= Exercise =
Consider the listing below. Extract exactly the lines from the line containing "C4: 2.2uF (plus" to the line containing "R15: 220 (N8, N27) -> 1.3k (N8, N27)", both included.

= Data to use =
^^^^^^^^

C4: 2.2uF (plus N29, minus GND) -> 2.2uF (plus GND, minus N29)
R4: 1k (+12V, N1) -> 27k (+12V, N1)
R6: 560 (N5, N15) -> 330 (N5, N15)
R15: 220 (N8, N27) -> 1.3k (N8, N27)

^^^^^^^^

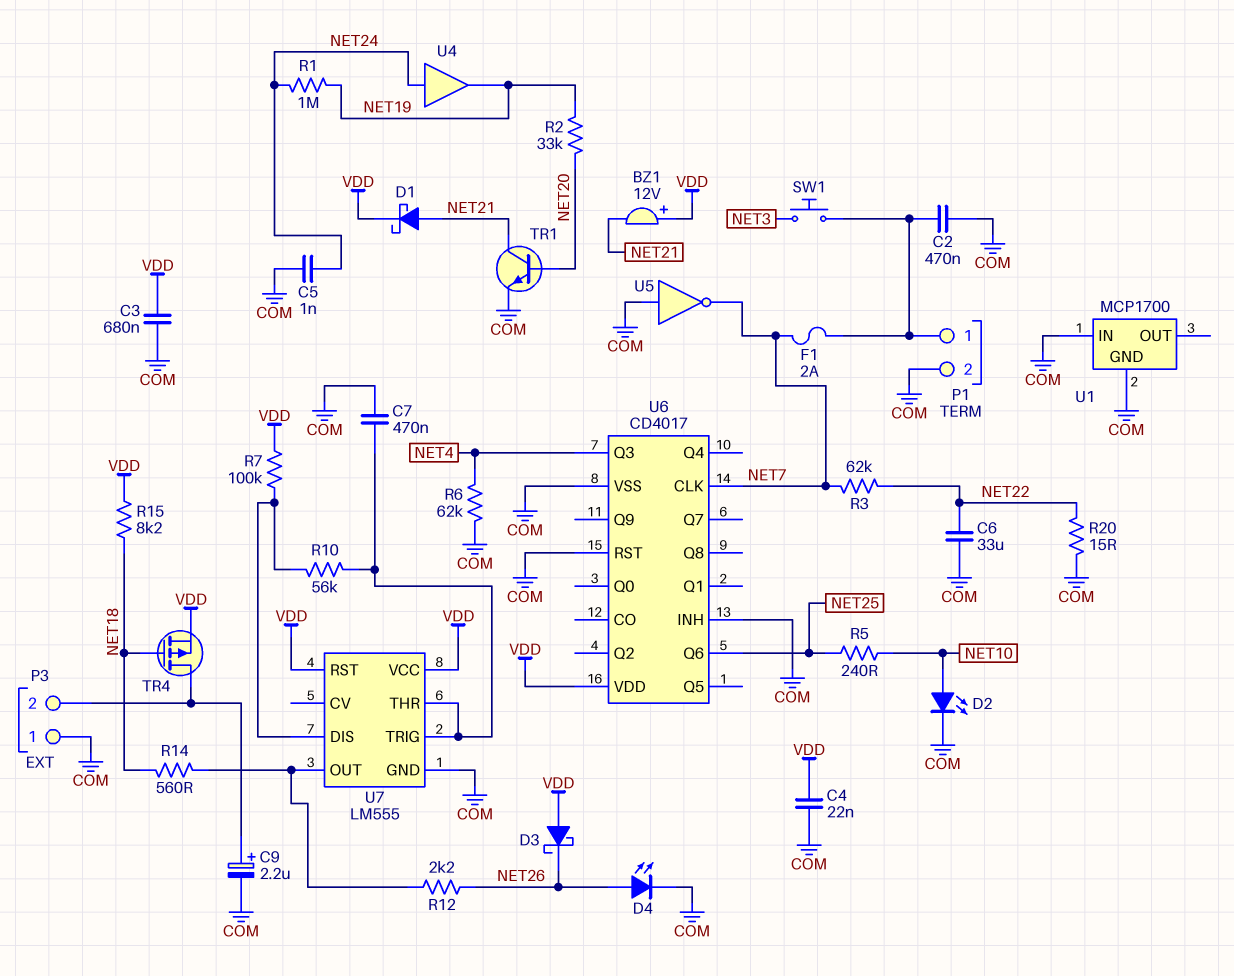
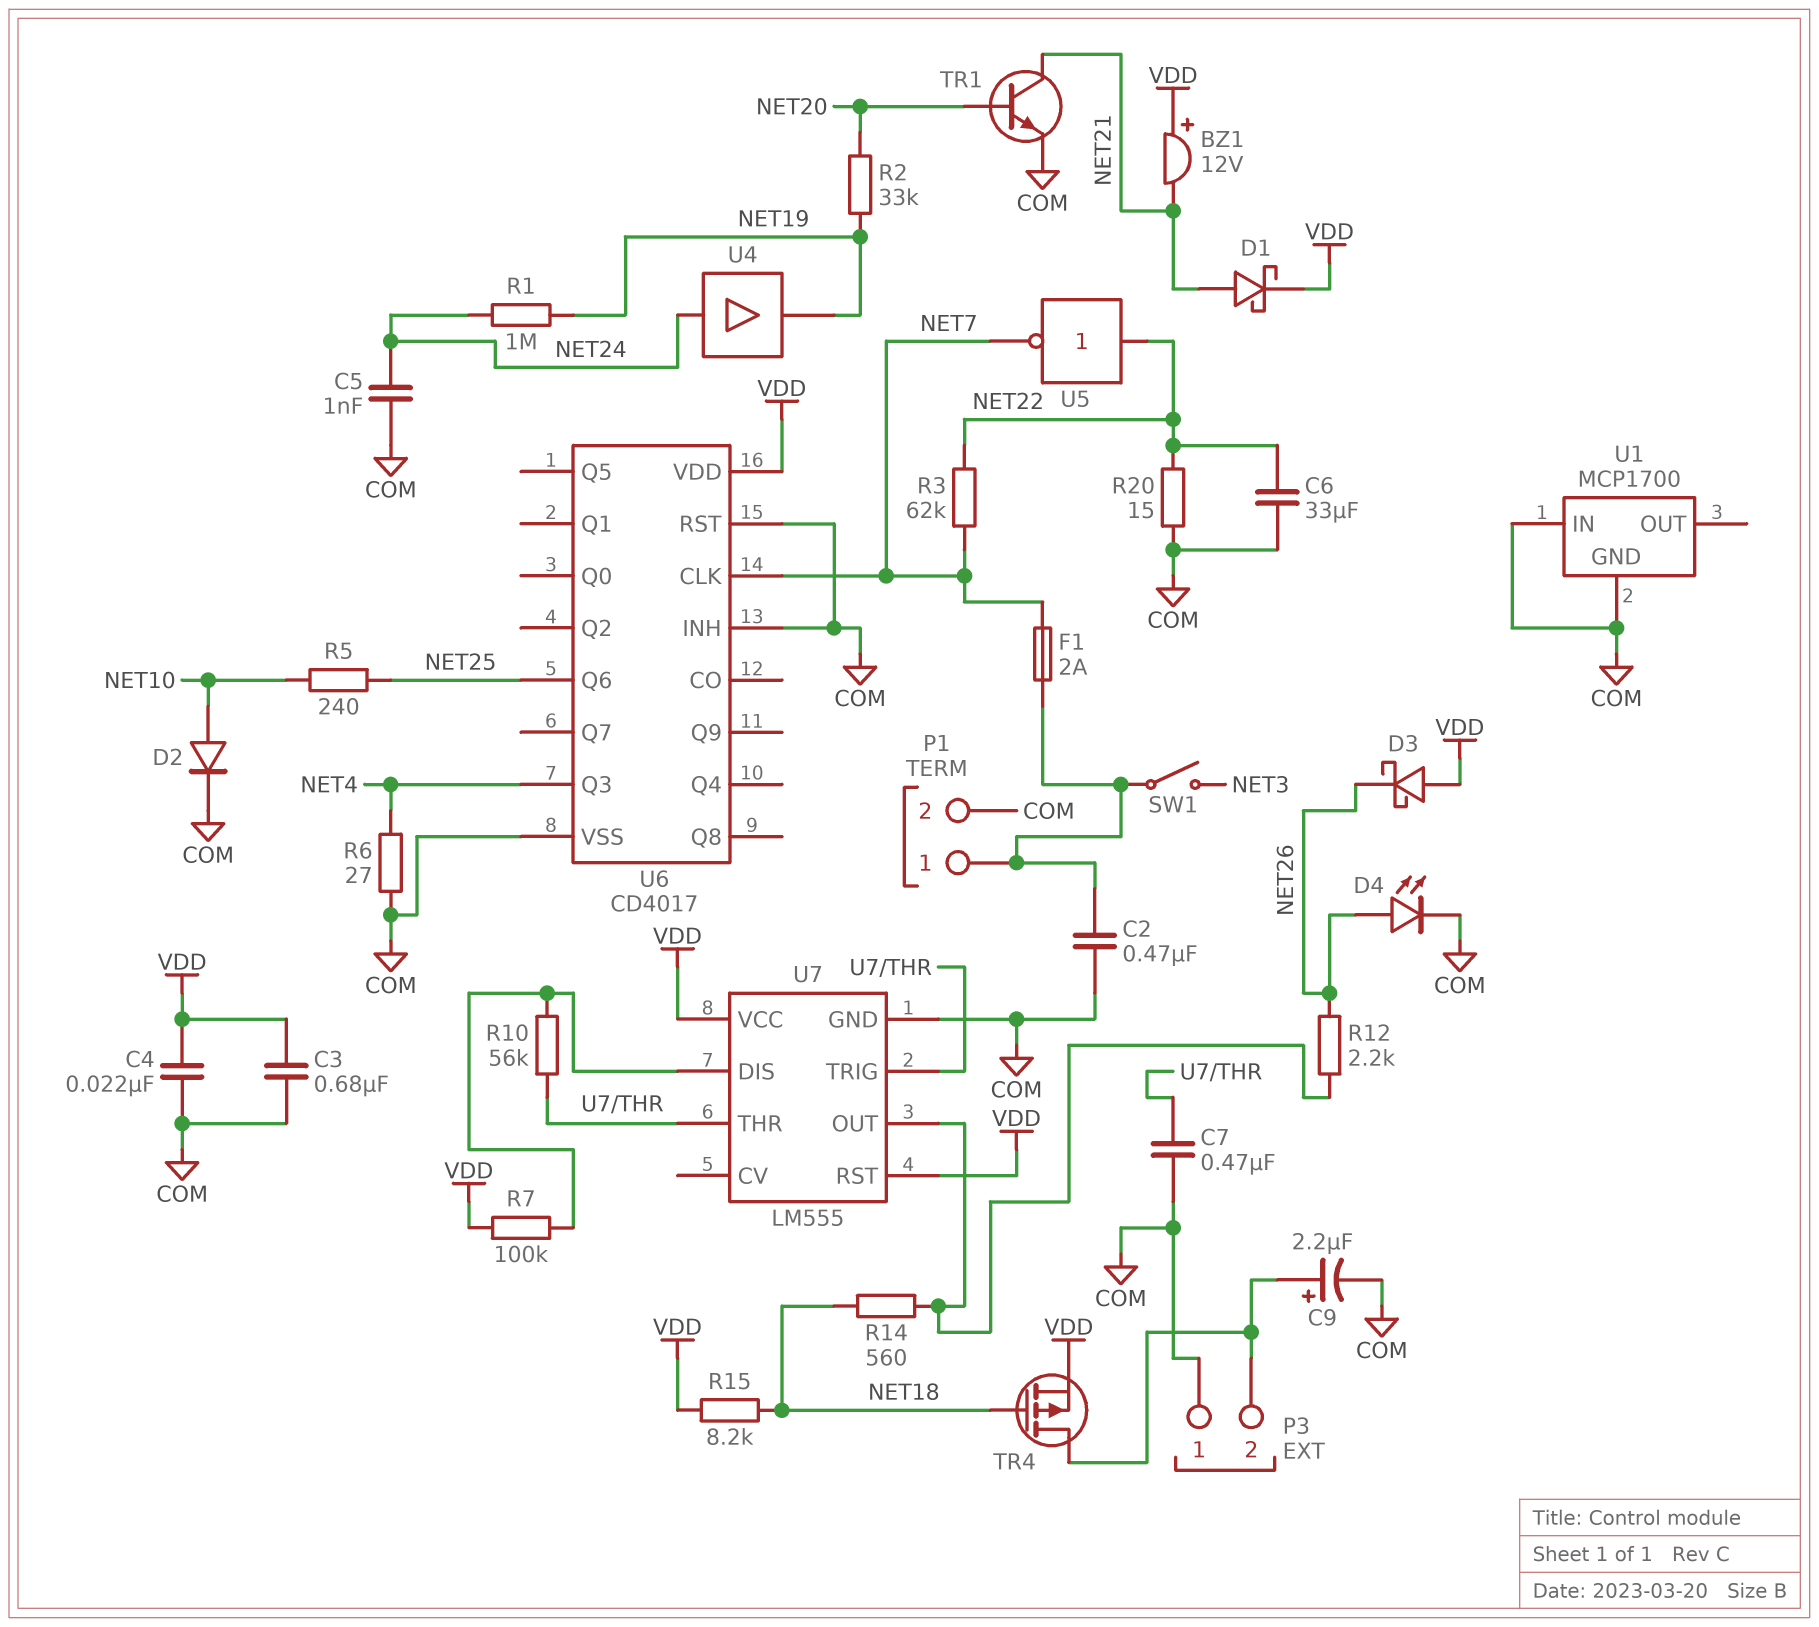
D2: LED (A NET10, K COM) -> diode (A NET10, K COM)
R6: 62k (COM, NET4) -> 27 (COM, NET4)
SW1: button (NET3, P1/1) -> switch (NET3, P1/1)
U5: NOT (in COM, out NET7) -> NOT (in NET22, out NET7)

^^^^^^^^

= Exercise result =
C4: 2.2uF (plus N29, minus GND) -> 2.2uF (plus GND, minus N29)
R4: 1k (+12V, N1) -> 27k (+12V, N1)
R6: 560 (N5, N15) -> 330 (N5, N15)
R15: 220 (N8, N27) -> 1.3k (N8, N27)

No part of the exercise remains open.